__Recorded information__:
◇ ◇ ◇ ◇ ◇
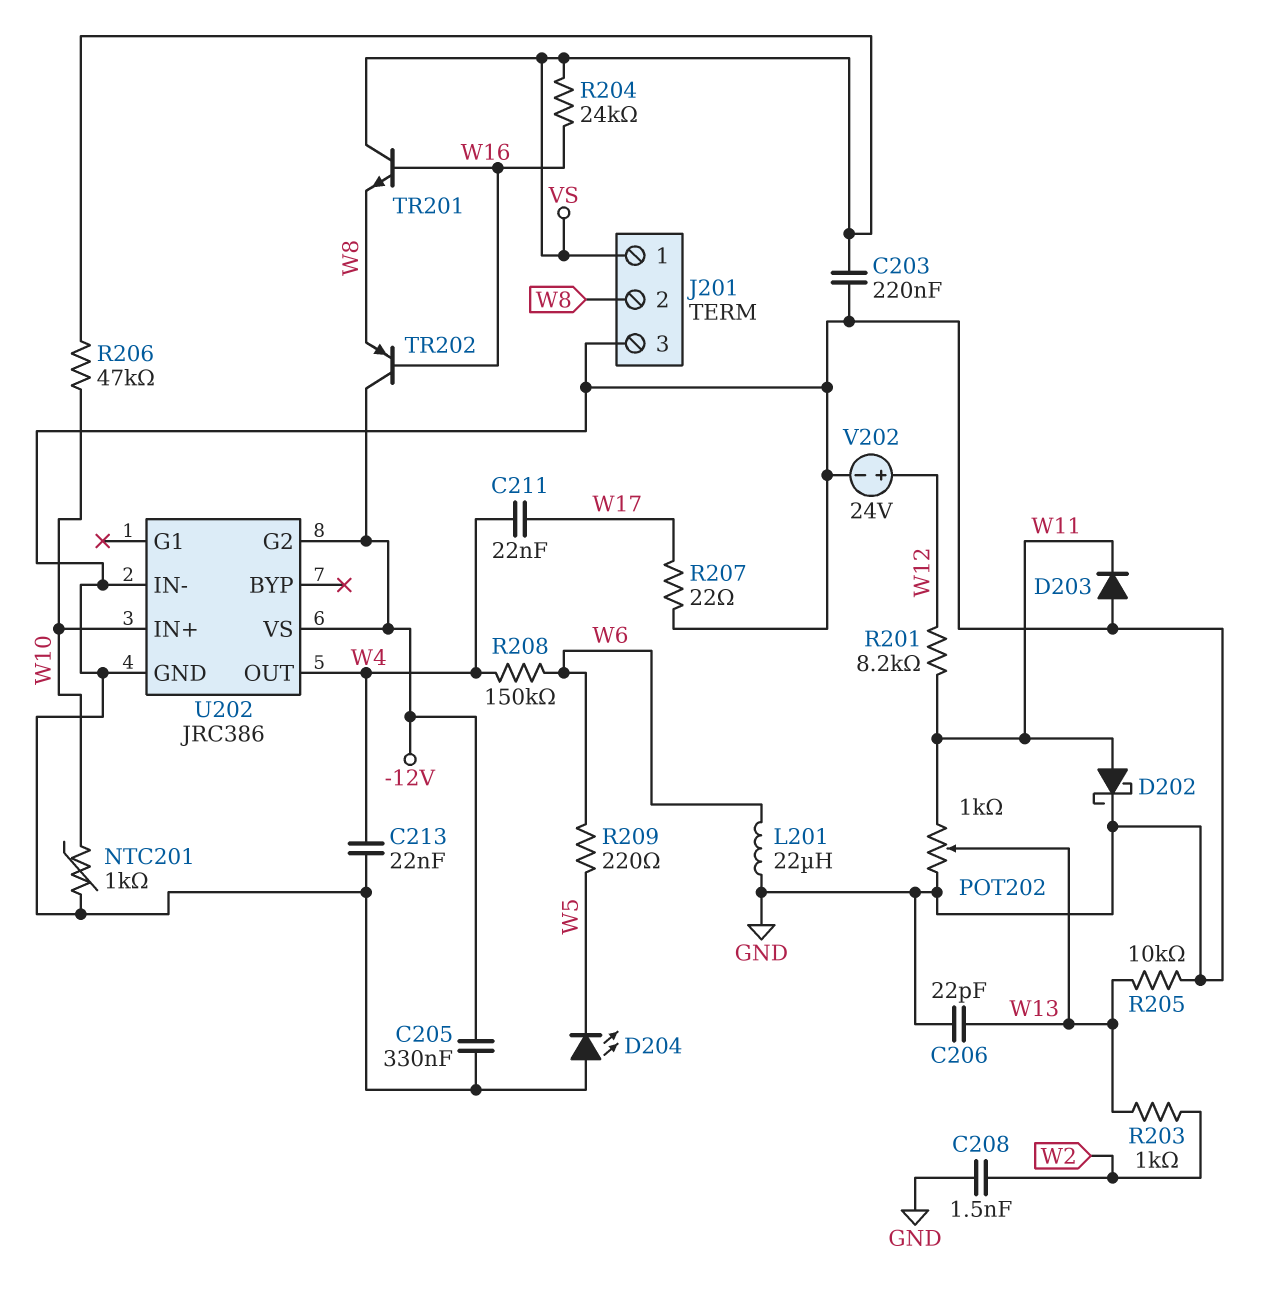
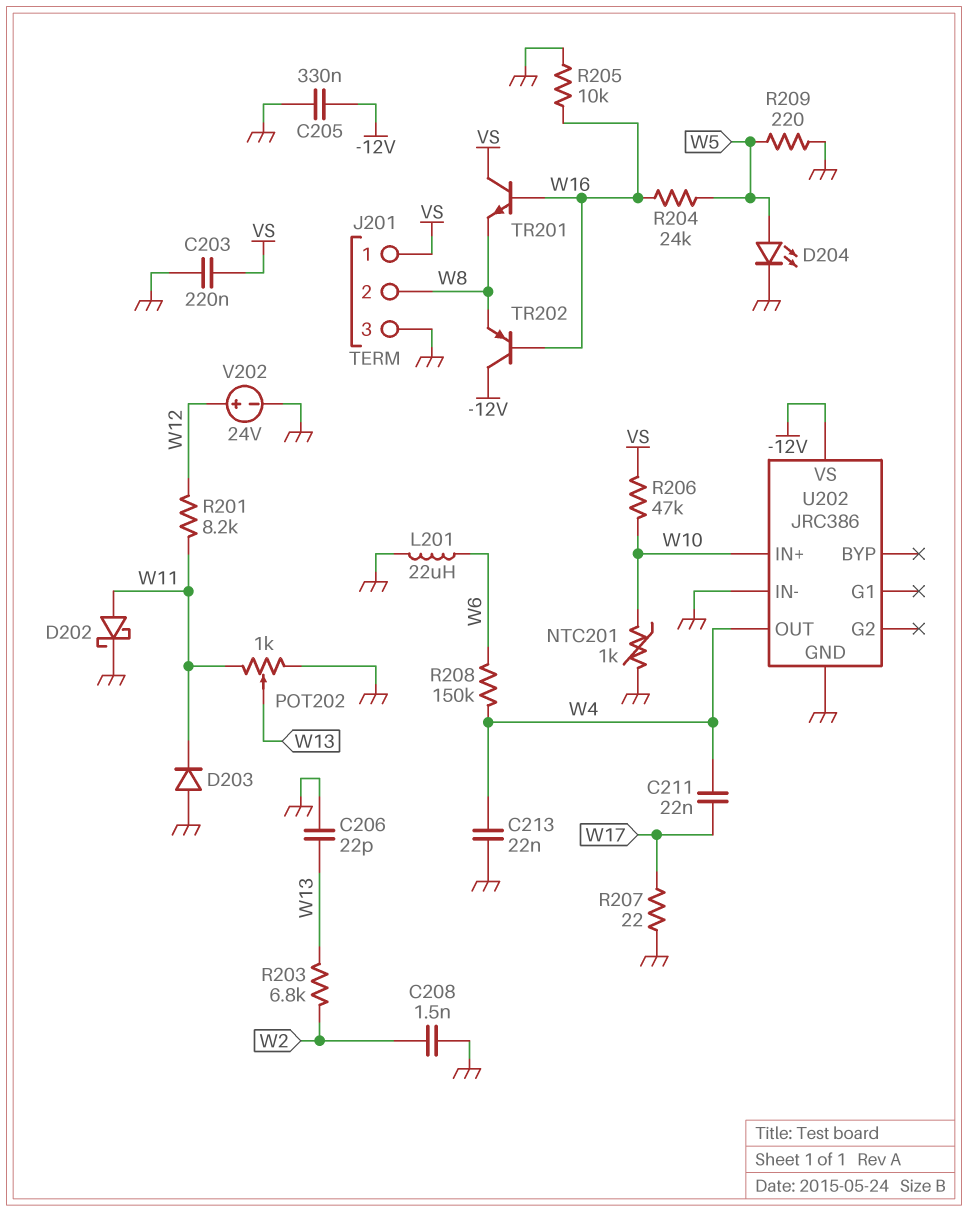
D204: LED (A GND, K W5) -> LED (A W5, K GND)
R203: 1k (W2, W13) -> 6.8k (W2, W13)
R204: 24k (VS, W16) -> 24k (W5, W16)
R205: 10k (GND, W13) -> 10k (GND, W16)
R209: 220 (W5, W6) -> 220 (GND, W5)
U202 pin G2: -12V -> none

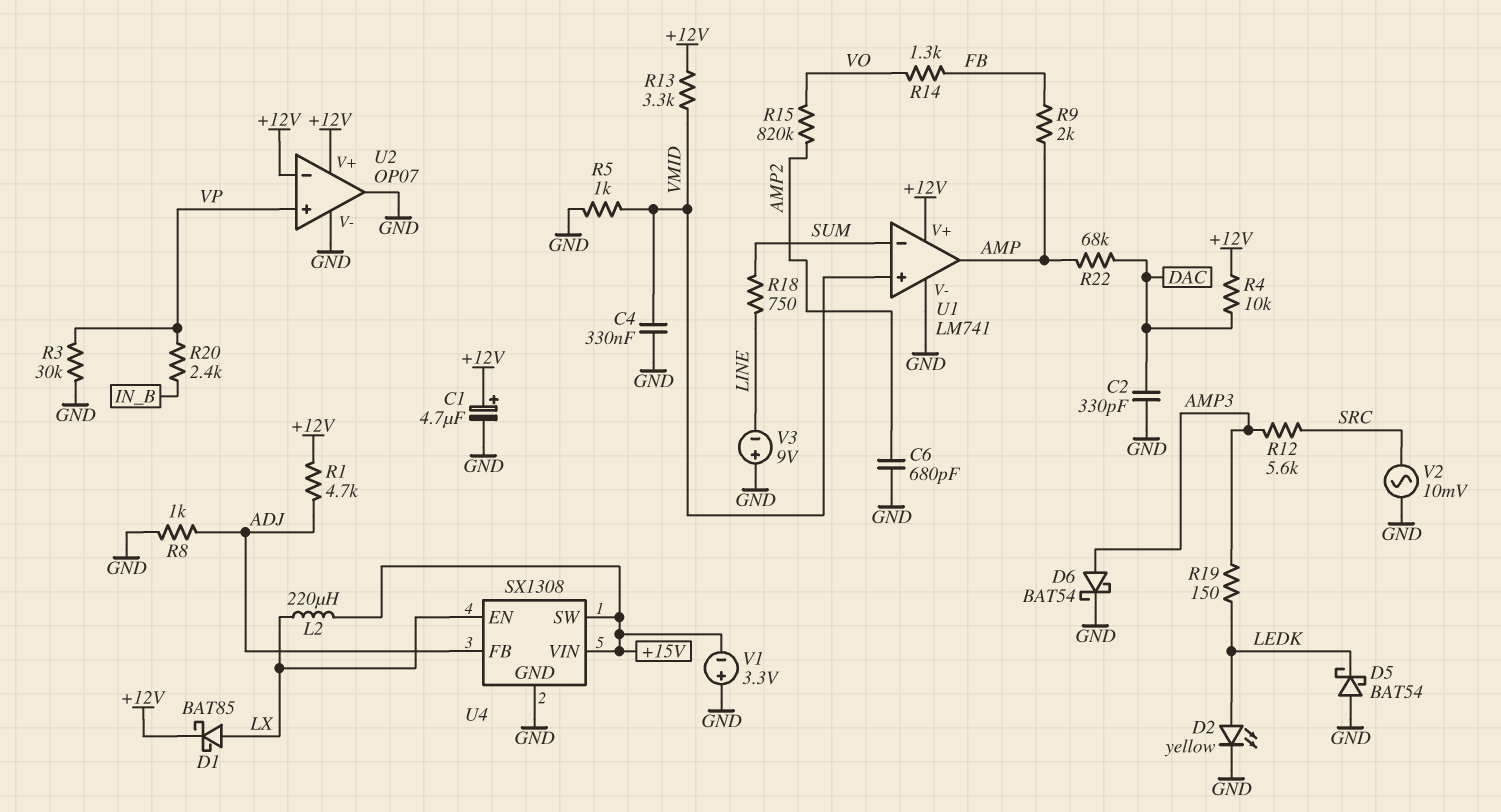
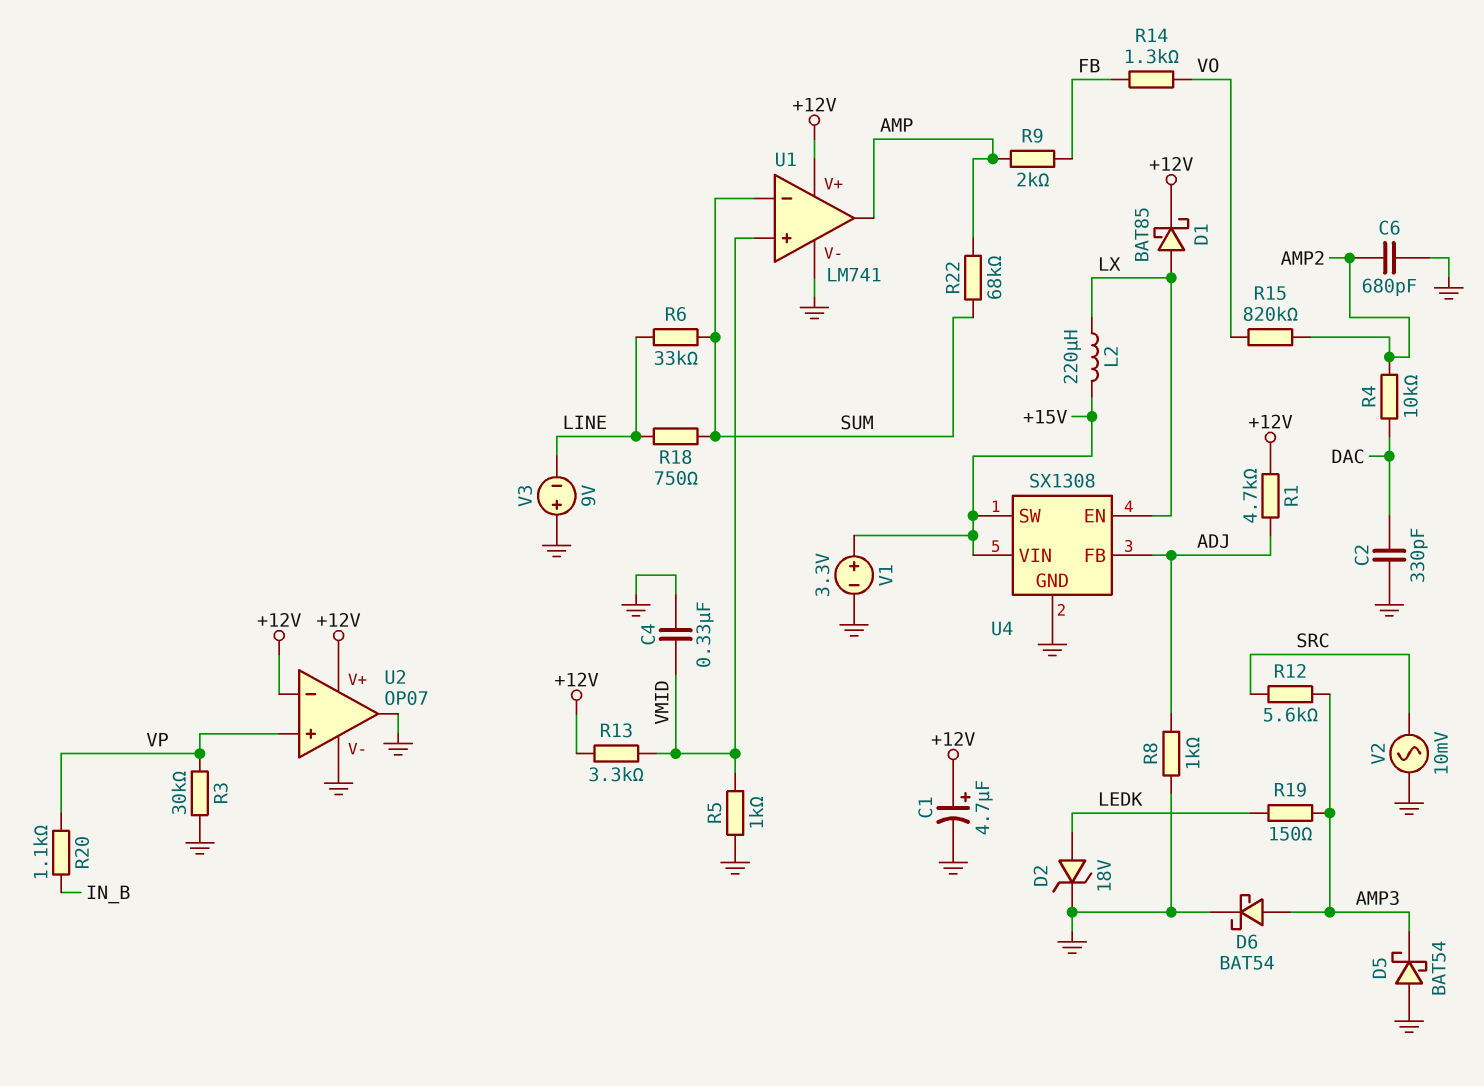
D2: LED yellow (A LEDK, K GND) -> zener 18V (A LEDK, K GND)
D5: schottky BAT54 (A GND, K LEDK) -> schottky BAT54 (A GND, K AMP3)
R4: 10k (+12V, DAC) -> 10k (AMP2, DAC)
R6: none -> 33k (LINE, SUM)
R20: 2.4k (IN_B, VP) -> 1.1k (IN_B, VP)
R22: 68k (AMP, DAC) -> 68k (AMP, SUM)
V1: 3.3V (plus GND, minus +15V) -> 3.3V (plus +15V, minus GND)

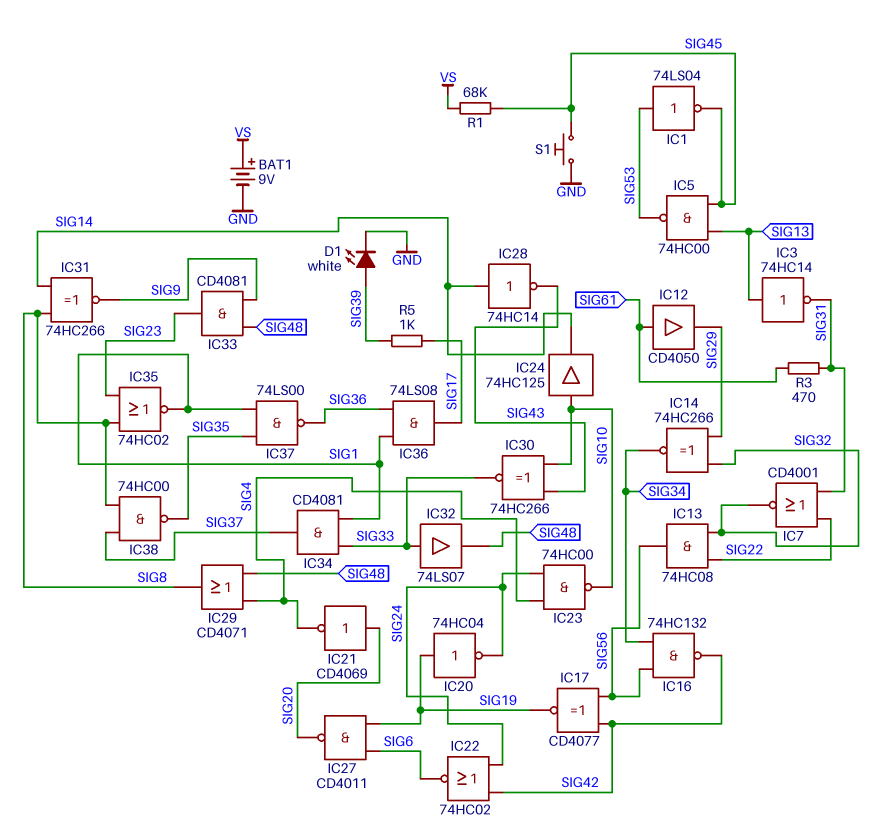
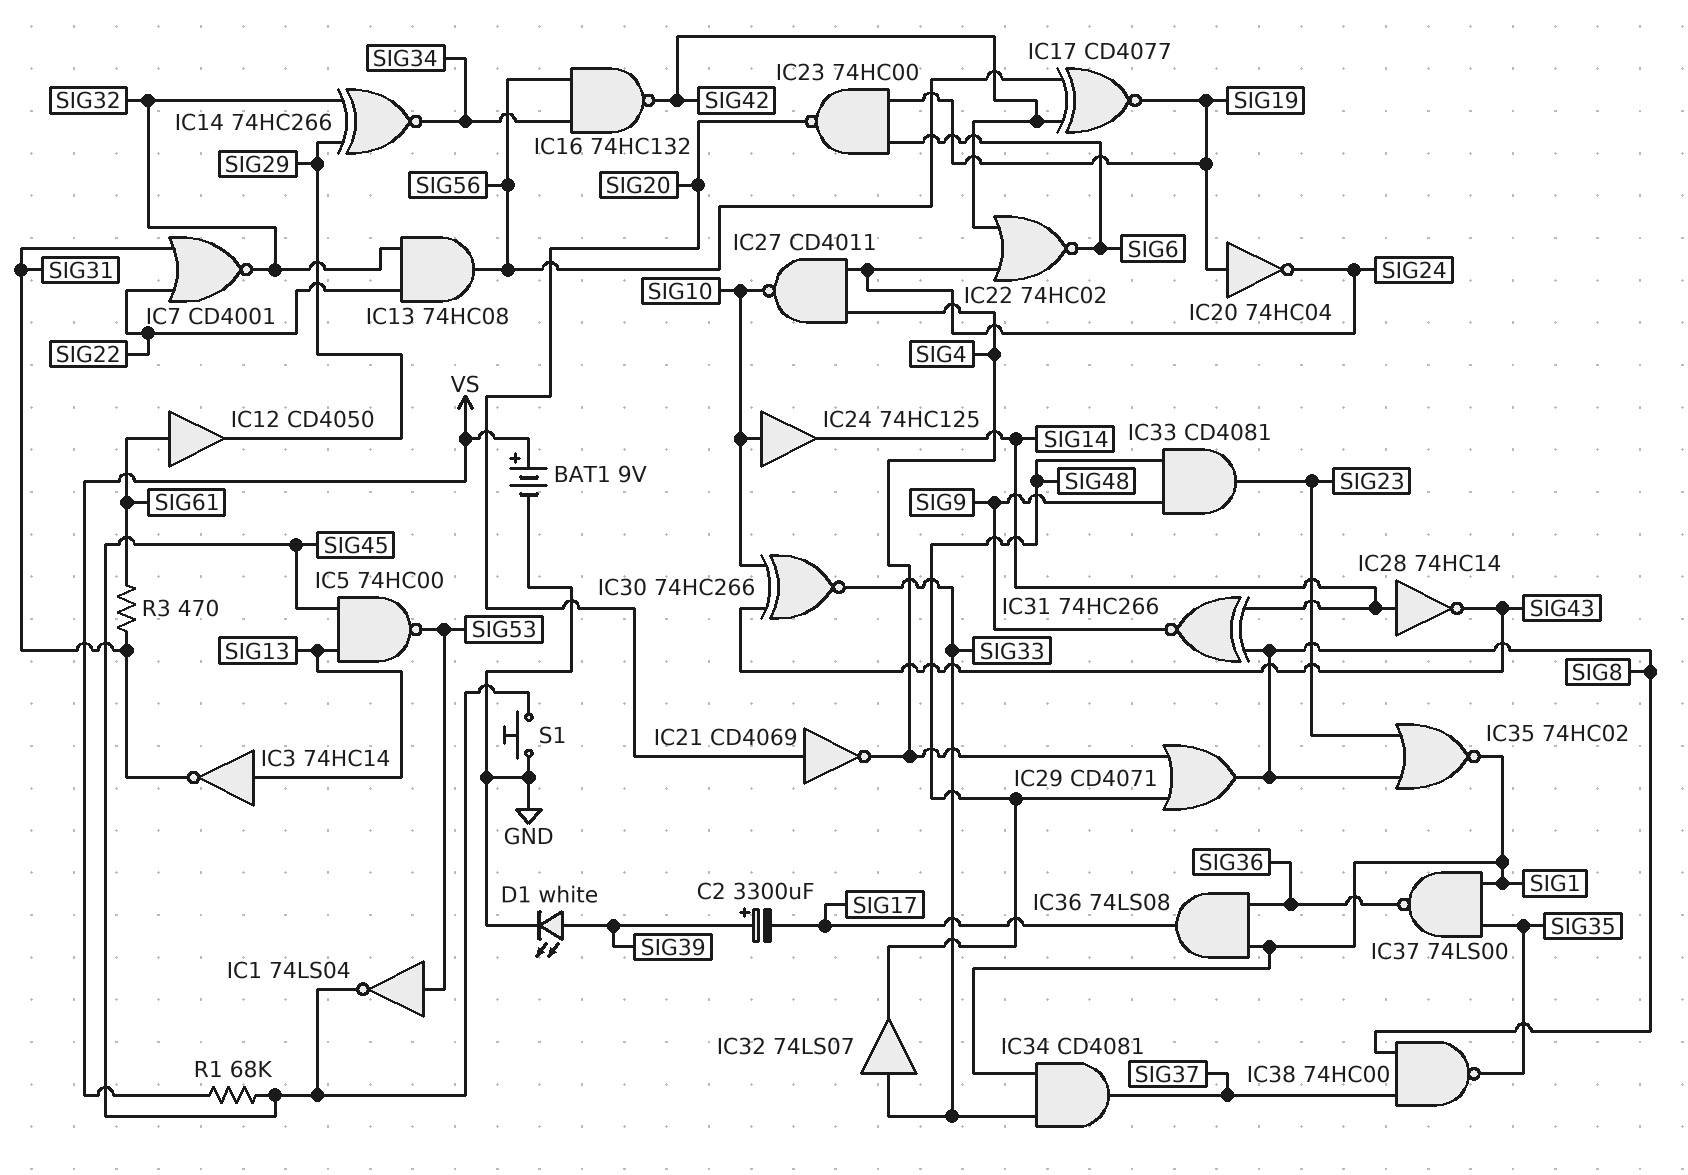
C2: none -> 3300uF (plus SIG39, minus SIG17)
IC23: NAND 74HC00 (in SIG4, in SIG24, out SIG10) -> NAND 74HC00 (in SIG6, in SIG19, out SIG20)
IC27: NAND CD4011 (in SIG6, in SIG19, out SIG20) -> NAND CD4011 (in SIG4, in SIG24, out SIG10)
R5: 1k (SIG17, SIG39) -> none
◇ ◇ ◇ ◇ ◇
__What the task asks__: Wherever a line in the data above holds the word "minus", copy that line.

__Result of the task__:
V1: 3.3V (plus GND, minus +15V) -> 3.3V (plus +15V, minus GND)
C2: none -> 3300uF (plus SIG39, minus SIG17)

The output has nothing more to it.